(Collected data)
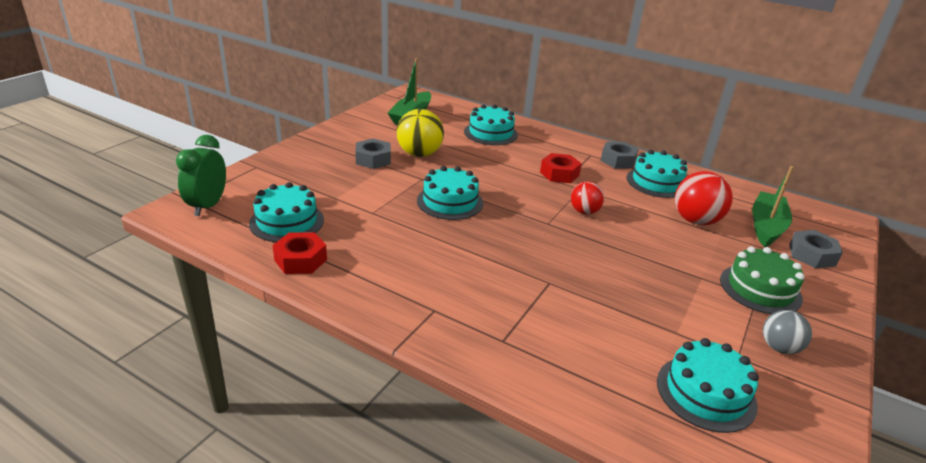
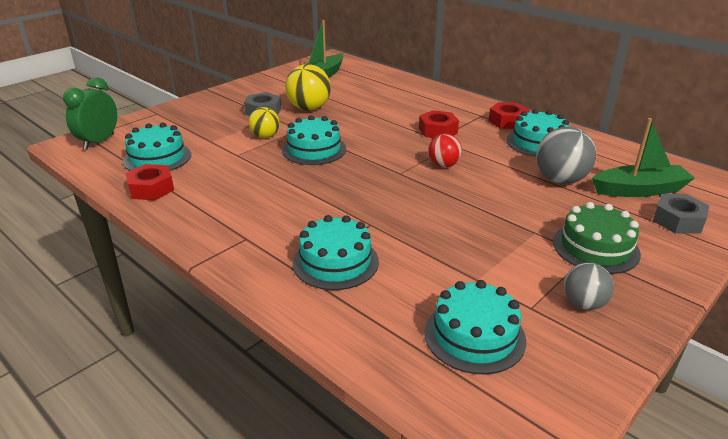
camera: 15 degrees right, 0 degrees up
turquoise cake [464,104,518,145] -> turquoise cake moved to [292,215,379,290]
grey nut [600,142,639,168] -> red nut [489,102,529,129]
red ball [675,171,733,225] -> grey ball [536,127,596,184]
green boat [752,166,794,247] -> green boat turned 45 degrees clockwise [592,118,695,197]
none -> yellow ball [248,107,280,138]

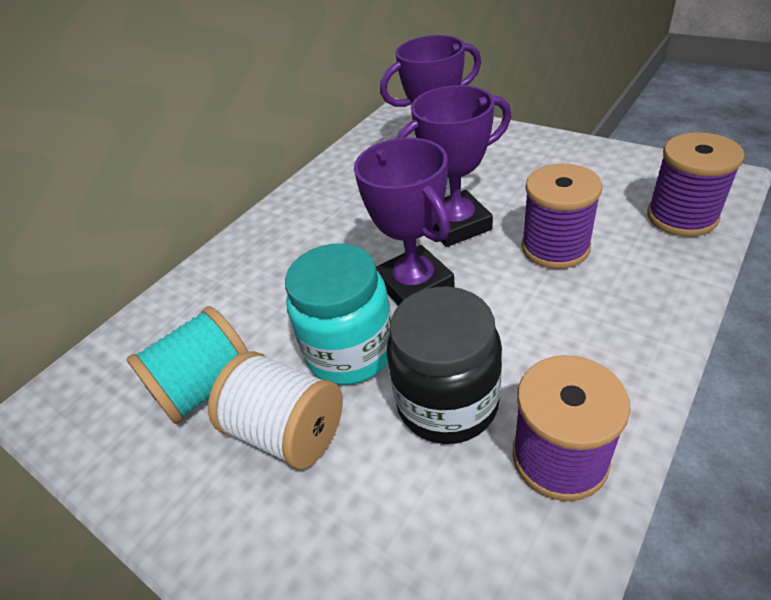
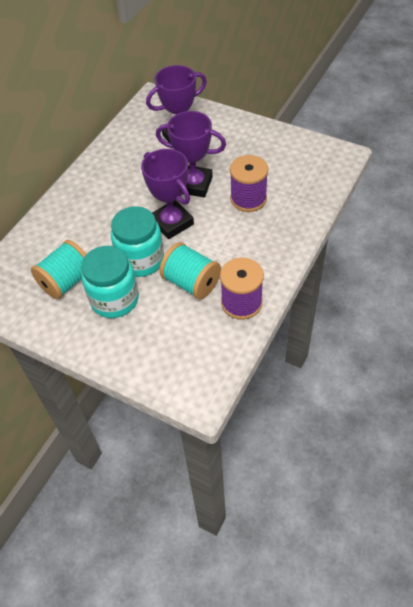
camera: 10 degrees left, 10 degrees up
white spool [208,351,343,469] -> turquoise jar [81,246,139,318]
black jar [387,287,502,444] -> turquoise spool [159,242,221,299]
purple trophy [396,85,511,247] -> purple trophy turned 45 degrees clockwise [156,111,226,197]
purple spool [647,132,745,237] -> none

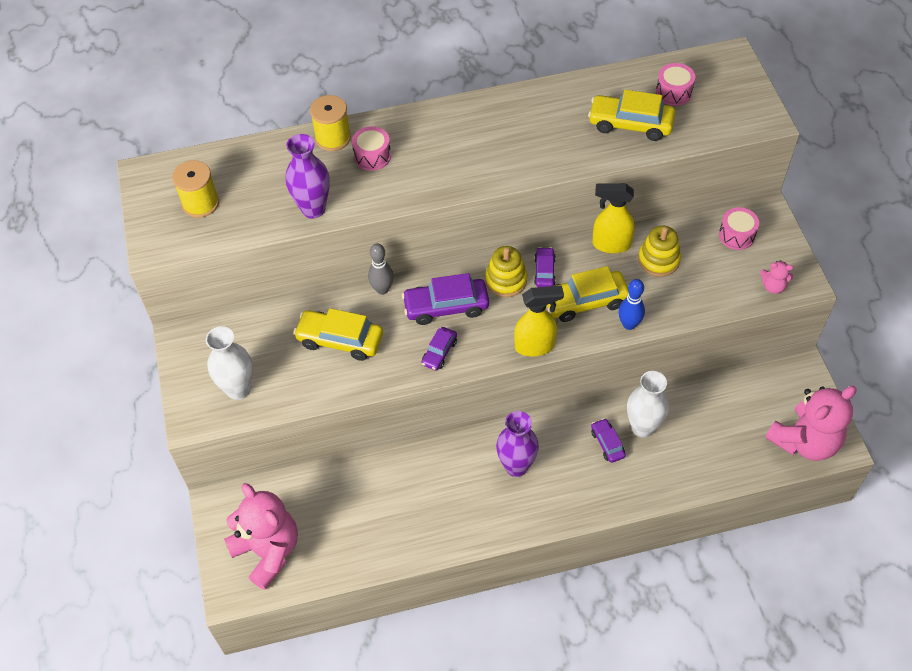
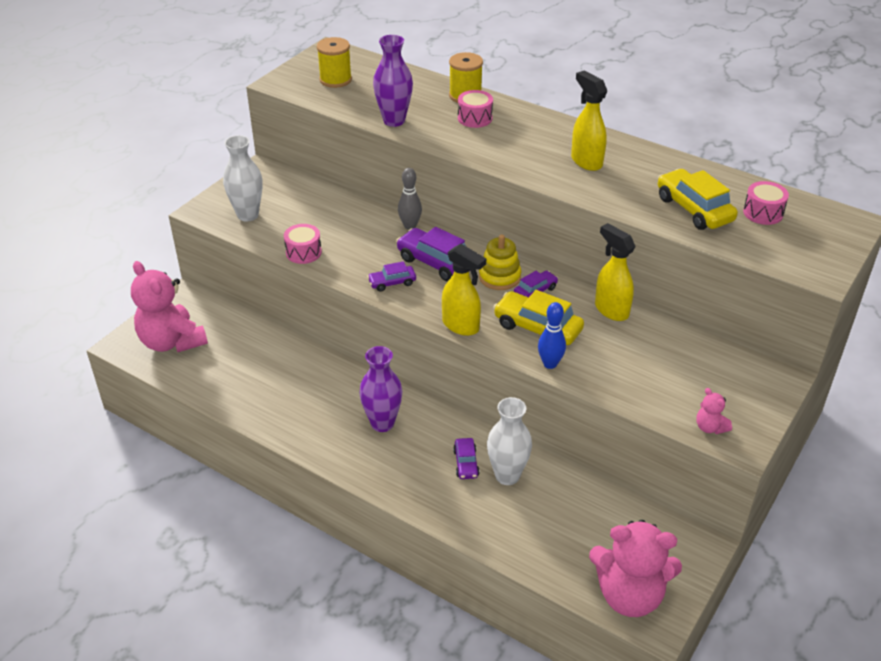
camera: 45 degrees right, 15 degrees down
pink teddy bear [224,483,298,590] -> pink teddy bear turned 135 degrees clockwise [131,261,208,352]
yellow car [293,308,383,361] -> none
purple car [591,418,626,463] -> purple car turned 150 degrees clockwise [453,438,480,479]
yellow stacking toy [638,226,681,277] -> none
pink drum [719,207,759,250] -> pink drum moved to [284,224,322,264]
none -> yellow spray bottle [571,71,607,171]

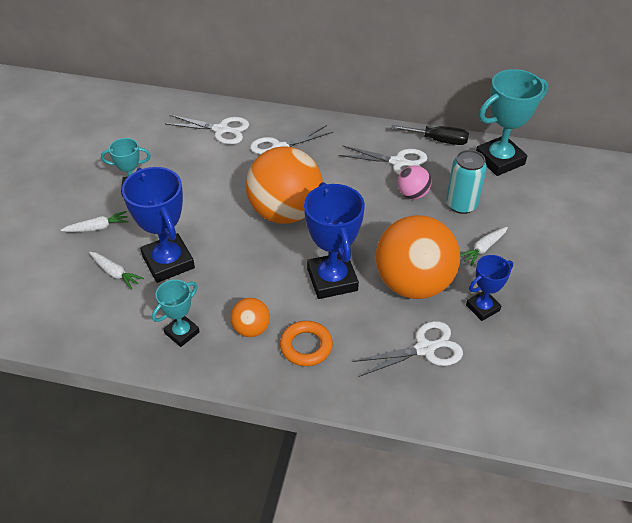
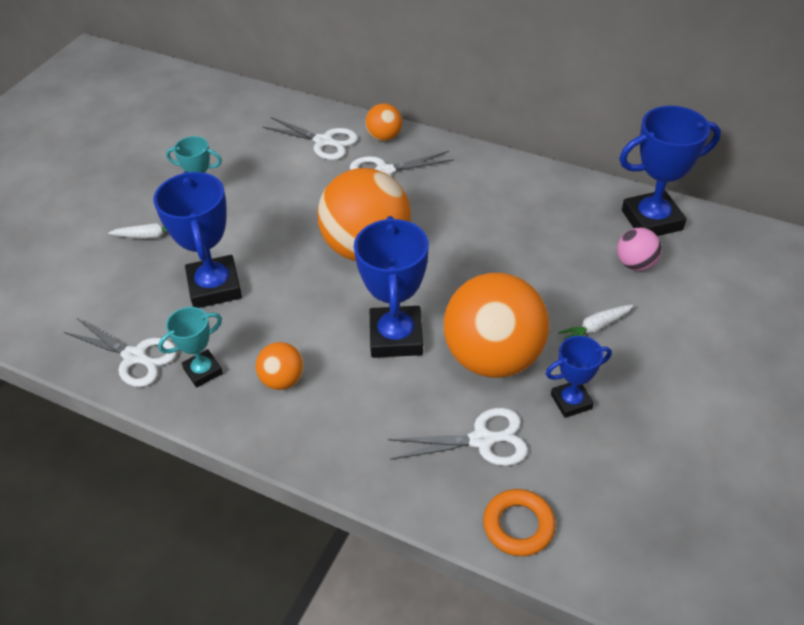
camera: 15 degrees right, 0 degrees up
white carrot [89,252,144,290] -> none
orange ring [280,321,333,366] -> orange ring moved to [483,489,556,556]
white scissors [339,145,427,175] -> white scissors moved to [64,318,177,387]
black screwdriver [391,125,469,145] -> none
pink ball [398,165,432,199] -> pink ball moved to [617,228,662,271]
turquoise can [446,150,487,214] -> none
turquoise trophy [476,69,548,176] -> blue trophy [619,106,721,236]
none -> orange ball [365,103,402,141]

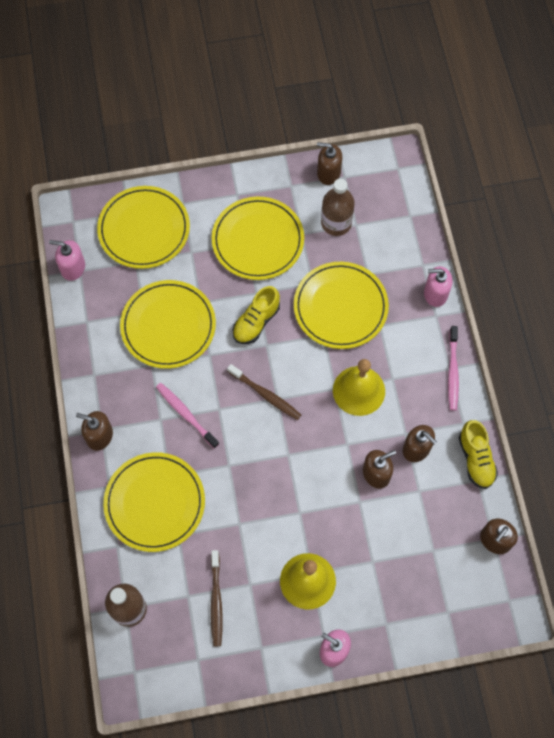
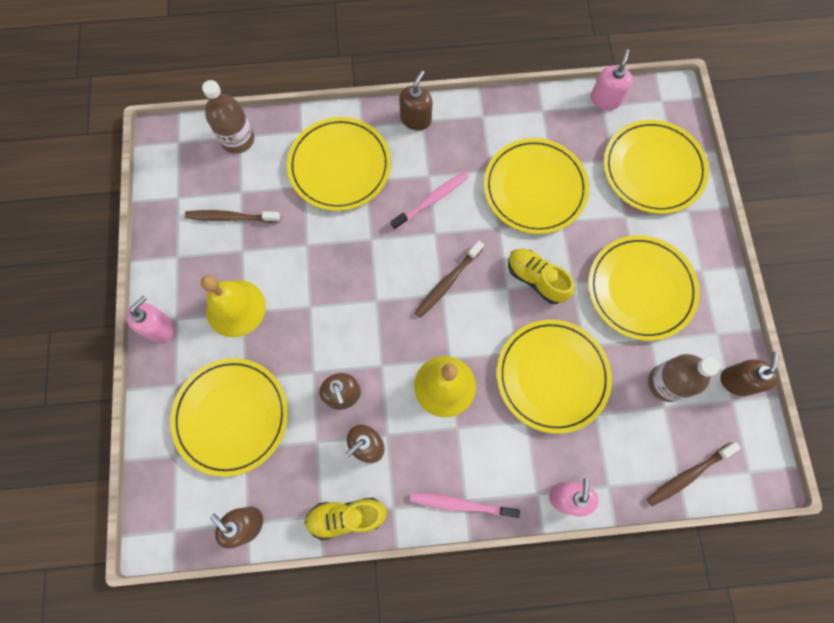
camera: 95 degrees right, 5 degrees up
none -> yellow plate [170,358,288,477]
none -> brown toothbrush [647,442,741,506]

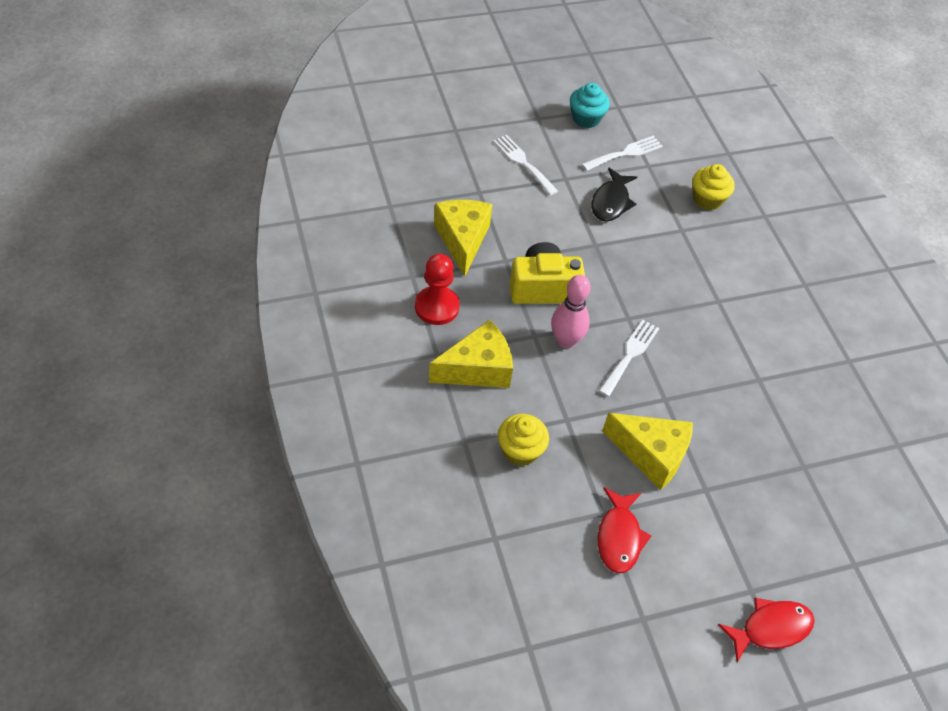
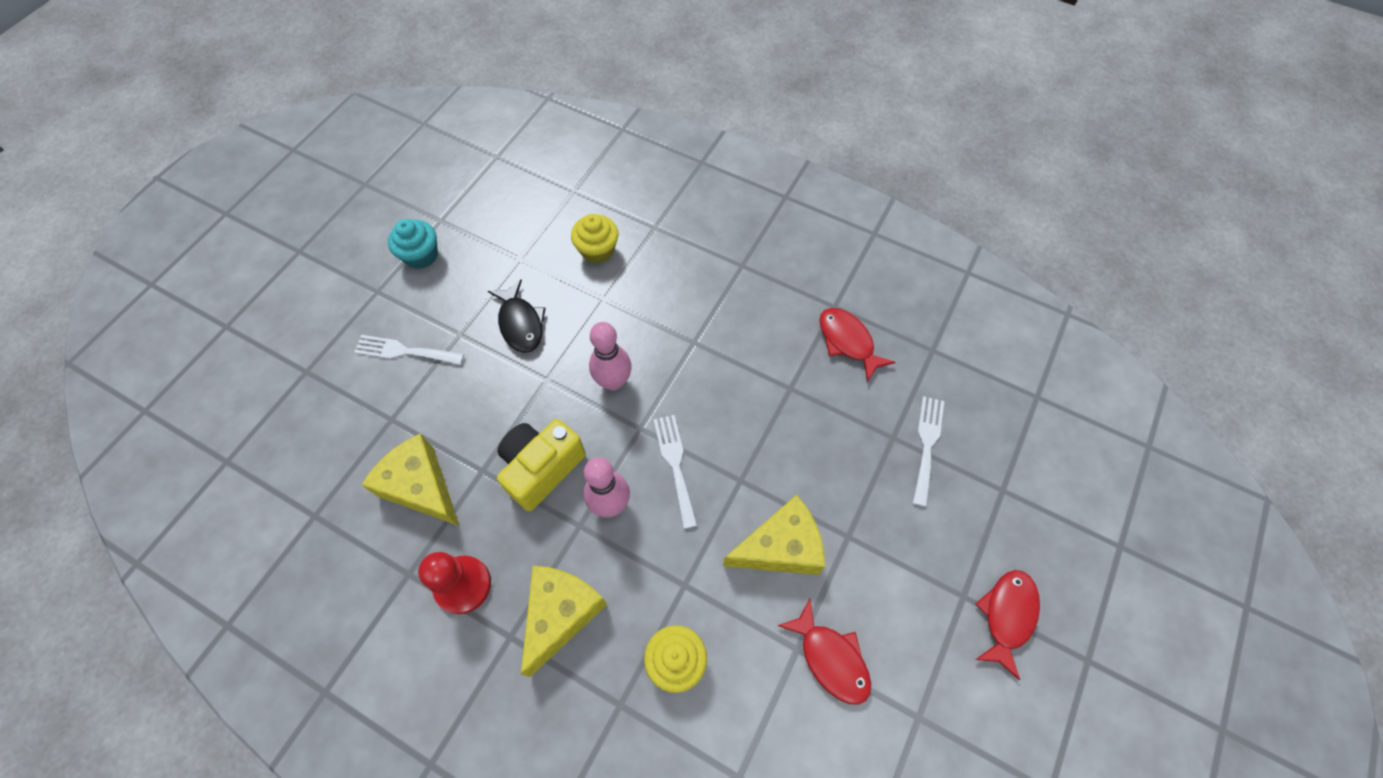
camera: 40 degrees left, 10 degrees up
white fork [582,136,663,171] -> white fork moved to [913,396,944,507]
none -> pink bowling pin [589,322,632,390]
none -> red fish [819,308,895,382]

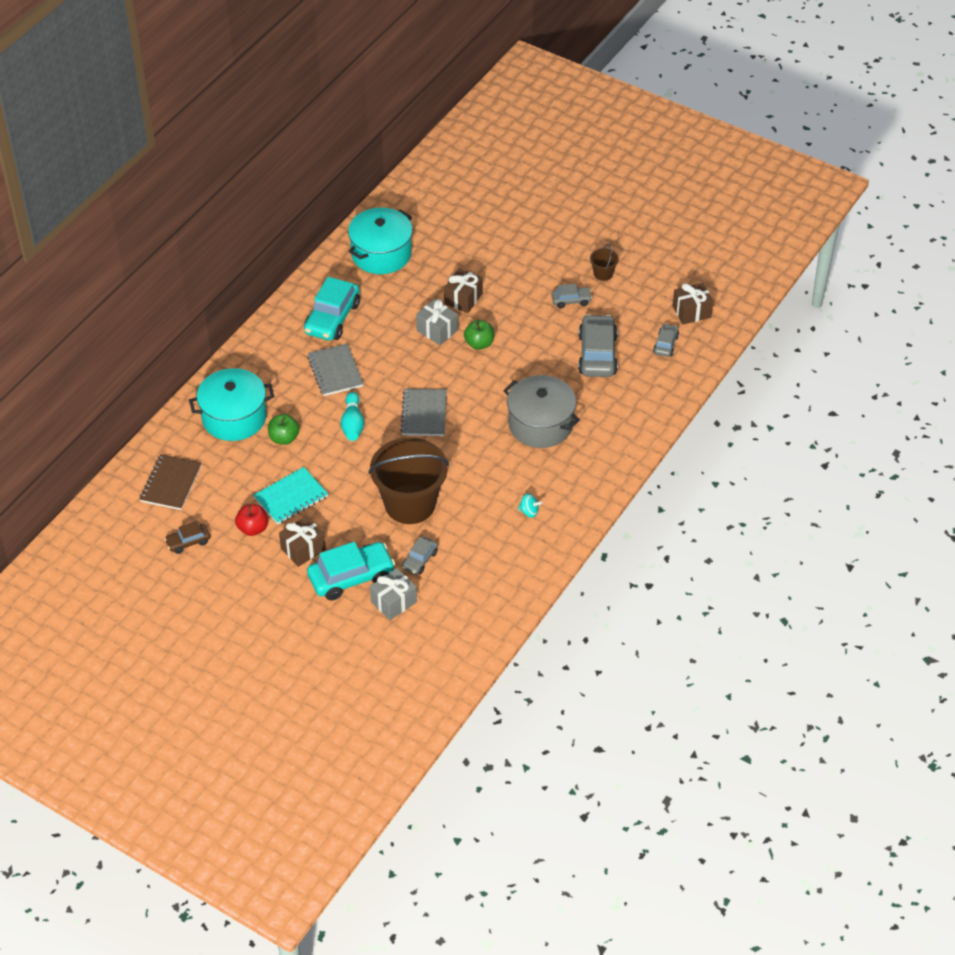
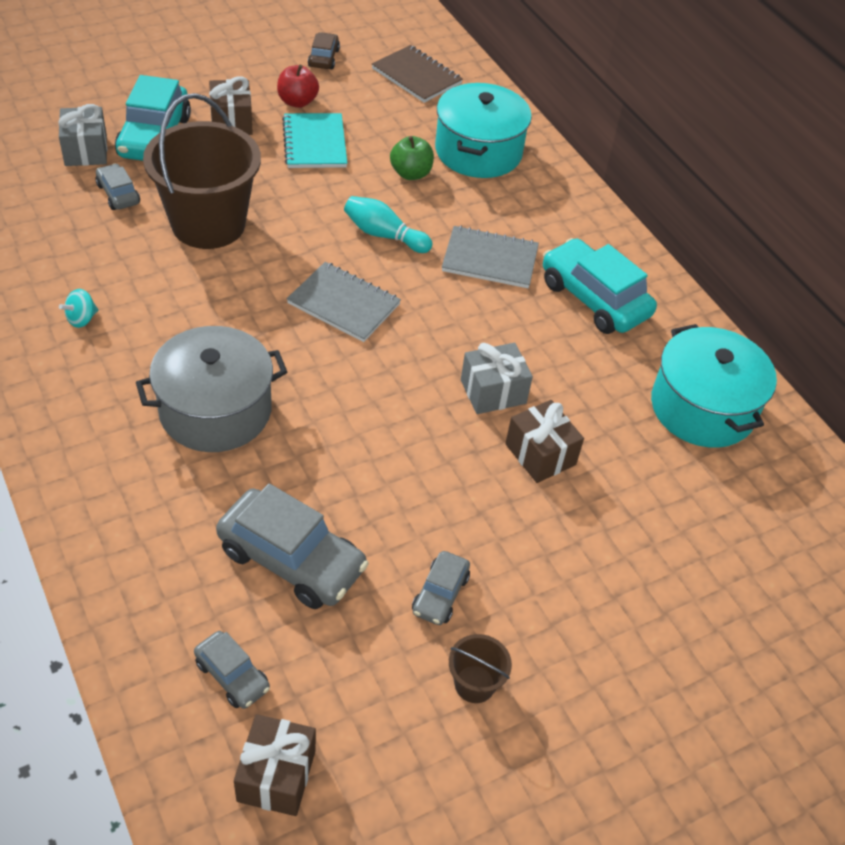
camera: 115 degrees right, 0 degrees up
green apple [464,320,494,350] -> none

● **ASSIGNMENT**
Show, from the records above, every line that includes "left".

● **FINAL ANSWER**
camera: 10 degrees left, 10 degrees up
camera: 40 degrees left, 10 degrees up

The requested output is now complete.